*** Opening DATA FOR THE TASK ***

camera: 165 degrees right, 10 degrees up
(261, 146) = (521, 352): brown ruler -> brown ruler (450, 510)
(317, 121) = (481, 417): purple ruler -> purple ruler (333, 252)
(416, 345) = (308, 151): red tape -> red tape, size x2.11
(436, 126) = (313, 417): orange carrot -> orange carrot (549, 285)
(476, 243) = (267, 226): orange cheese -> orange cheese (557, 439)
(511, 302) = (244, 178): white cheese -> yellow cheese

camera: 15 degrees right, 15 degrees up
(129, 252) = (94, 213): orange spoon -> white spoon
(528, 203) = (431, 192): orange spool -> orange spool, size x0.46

*** Closing DATA FOR THE TASK ***
*** Opening DATA FOR THE TASK ***

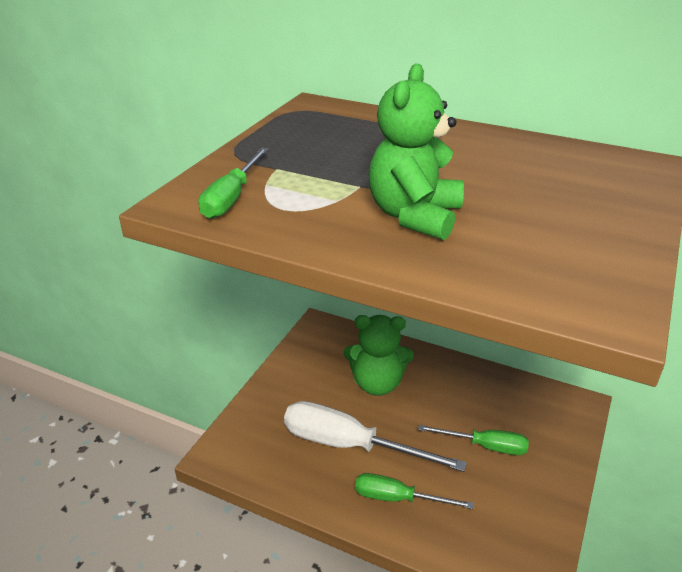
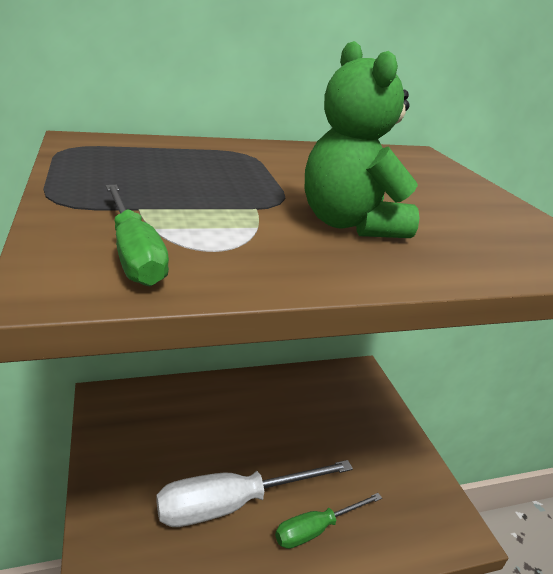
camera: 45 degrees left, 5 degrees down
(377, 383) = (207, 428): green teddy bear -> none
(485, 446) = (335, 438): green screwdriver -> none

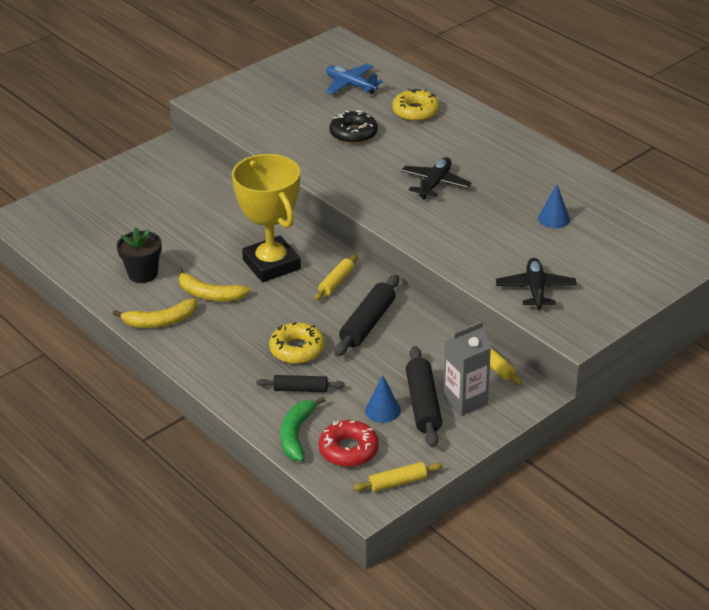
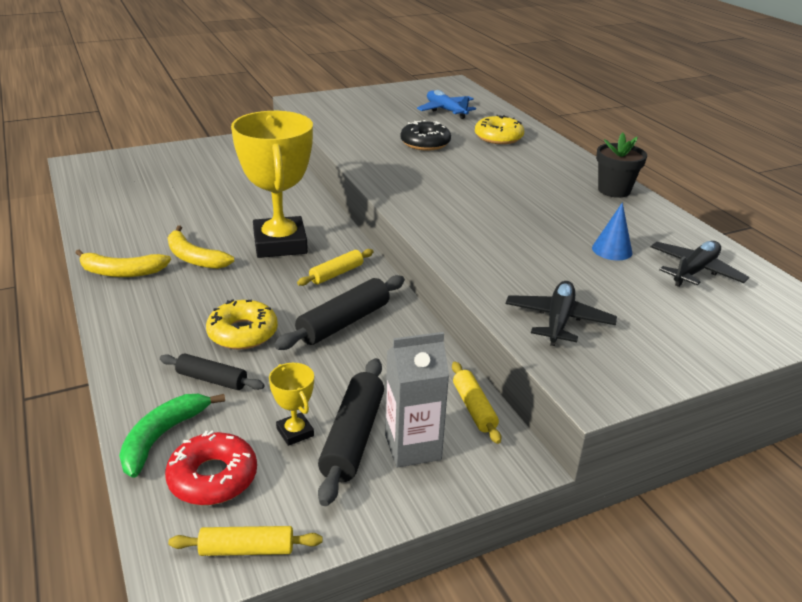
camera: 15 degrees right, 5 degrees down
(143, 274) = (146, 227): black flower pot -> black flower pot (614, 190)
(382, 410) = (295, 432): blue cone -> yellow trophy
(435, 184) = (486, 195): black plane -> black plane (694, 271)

*** Closing DATA FOR THE TASK ***

*TASK TO COMPLETE*.
Reproduce exactly the stretch of the material above that starts at the line with "camera: 15 degrees right, 5 degrees down" and ends at the line with "(435, 184) = (486, 195): black", both included, and nothing else.

*OUTPUT OF THE EXERCISE*.
camera: 15 degrees right, 5 degrees down
(143, 274) = (146, 227): black flower pot -> black flower pot (614, 190)
(382, 410) = (295, 432): blue cone -> yellow trophy
(435, 184) = (486, 195): black plane -> black plane (694, 271)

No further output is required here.